---- Exercise inputs

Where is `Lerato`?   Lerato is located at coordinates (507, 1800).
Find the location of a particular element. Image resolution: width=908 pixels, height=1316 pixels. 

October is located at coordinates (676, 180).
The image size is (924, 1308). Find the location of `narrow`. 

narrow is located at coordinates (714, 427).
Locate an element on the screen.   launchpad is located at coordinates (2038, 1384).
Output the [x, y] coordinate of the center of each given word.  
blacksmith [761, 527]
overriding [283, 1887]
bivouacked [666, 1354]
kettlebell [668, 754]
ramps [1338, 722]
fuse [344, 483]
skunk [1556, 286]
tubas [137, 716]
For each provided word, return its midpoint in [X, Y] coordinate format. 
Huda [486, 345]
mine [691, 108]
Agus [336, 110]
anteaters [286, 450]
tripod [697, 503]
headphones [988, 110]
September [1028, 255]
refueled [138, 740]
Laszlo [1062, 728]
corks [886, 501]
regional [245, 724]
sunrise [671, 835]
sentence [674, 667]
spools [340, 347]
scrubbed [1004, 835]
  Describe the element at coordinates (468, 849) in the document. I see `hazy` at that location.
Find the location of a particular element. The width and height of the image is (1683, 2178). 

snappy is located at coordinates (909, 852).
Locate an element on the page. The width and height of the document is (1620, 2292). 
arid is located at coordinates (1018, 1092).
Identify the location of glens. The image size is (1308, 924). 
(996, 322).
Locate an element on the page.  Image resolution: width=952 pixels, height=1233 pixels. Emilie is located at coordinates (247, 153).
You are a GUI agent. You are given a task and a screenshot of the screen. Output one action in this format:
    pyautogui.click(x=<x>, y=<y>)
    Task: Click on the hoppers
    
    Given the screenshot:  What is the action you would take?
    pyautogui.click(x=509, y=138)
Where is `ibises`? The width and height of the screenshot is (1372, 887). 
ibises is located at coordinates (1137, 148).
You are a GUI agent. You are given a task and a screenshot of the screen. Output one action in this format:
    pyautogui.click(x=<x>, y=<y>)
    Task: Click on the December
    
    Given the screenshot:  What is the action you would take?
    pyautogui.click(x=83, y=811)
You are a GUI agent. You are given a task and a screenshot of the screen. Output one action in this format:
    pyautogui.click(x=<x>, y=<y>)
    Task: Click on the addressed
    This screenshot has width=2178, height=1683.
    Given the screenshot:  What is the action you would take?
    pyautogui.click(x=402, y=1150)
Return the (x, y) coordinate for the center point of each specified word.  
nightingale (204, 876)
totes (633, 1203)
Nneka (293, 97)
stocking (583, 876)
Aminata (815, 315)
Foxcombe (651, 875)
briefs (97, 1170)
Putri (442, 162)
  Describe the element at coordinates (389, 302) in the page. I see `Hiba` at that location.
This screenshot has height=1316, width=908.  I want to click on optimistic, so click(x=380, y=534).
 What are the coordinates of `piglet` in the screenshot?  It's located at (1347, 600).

--------

What is needed: Give back, word for word, the lines of the entries that begin at the line containing "For each provided" and end after the line containing "snappy is located at coordinates (909, 852).". Include both of those lines and nothing else.

Output of the task:
For each provided word, return its midpoint in [X, Y] coordinate format. 
Huda [486, 345]
mine [691, 108]
Agus [336, 110]
anteaters [286, 450]
tripod [697, 503]
headphones [988, 110]
September [1028, 255]
refueled [138, 740]
Laszlo [1062, 728]
corks [886, 501]
regional [245, 724]
sunrise [671, 835]
sentence [674, 667]
spools [340, 347]
scrubbed [1004, 835]
  Describe the element at coordinates (468, 849) in the document. I see `hazy` at that location.
Find the location of a particular element. The width and height of the image is (1683, 2178). 

snappy is located at coordinates (909, 852).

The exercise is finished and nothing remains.